==== DATA EXCERPTS

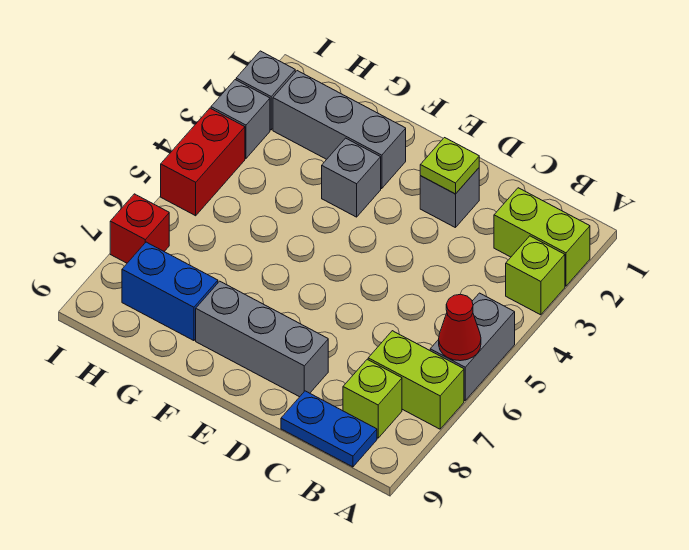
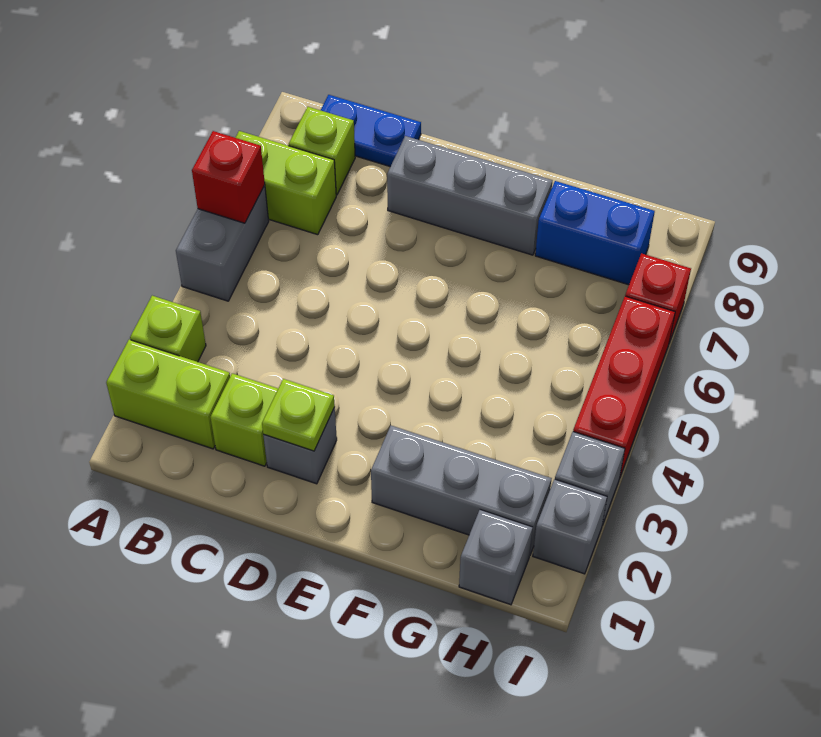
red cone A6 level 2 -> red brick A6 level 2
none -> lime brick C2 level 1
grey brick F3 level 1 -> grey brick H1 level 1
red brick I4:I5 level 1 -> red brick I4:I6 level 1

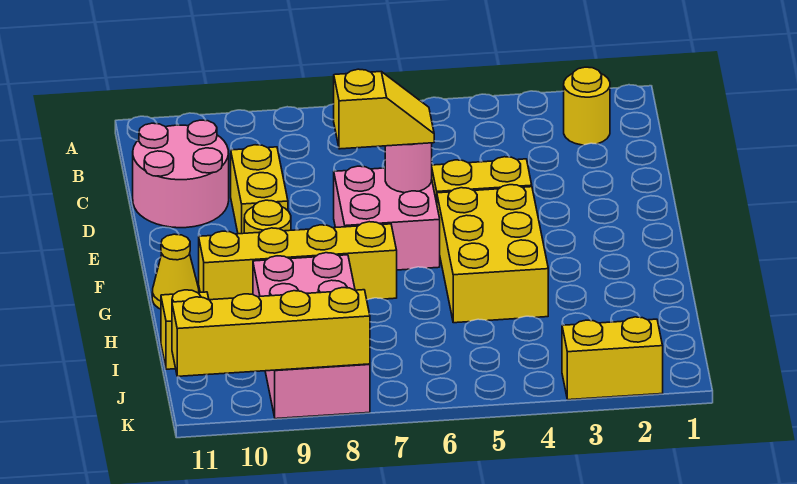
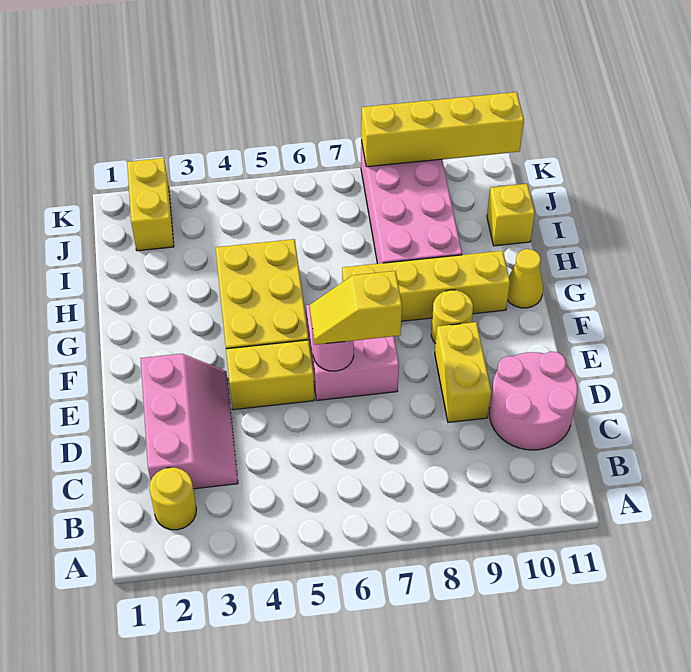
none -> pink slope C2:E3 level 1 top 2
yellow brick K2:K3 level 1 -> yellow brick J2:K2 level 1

========

• [ASSIGNED TASK]: Please output all the records above exactly, leaving out every picture.

• [THE ANSWER]:
red cone A6 level 2 -> red brick A6 level 2
none -> lime brick C2 level 1
grey brick F3 level 1 -> grey brick H1 level 1
red brick I4:I5 level 1 -> red brick I4:I6 level 1

none -> pink slope C2:E3 level 1 top 2
yellow brick K2:K3 level 1 -> yellow brick J2:K2 level 1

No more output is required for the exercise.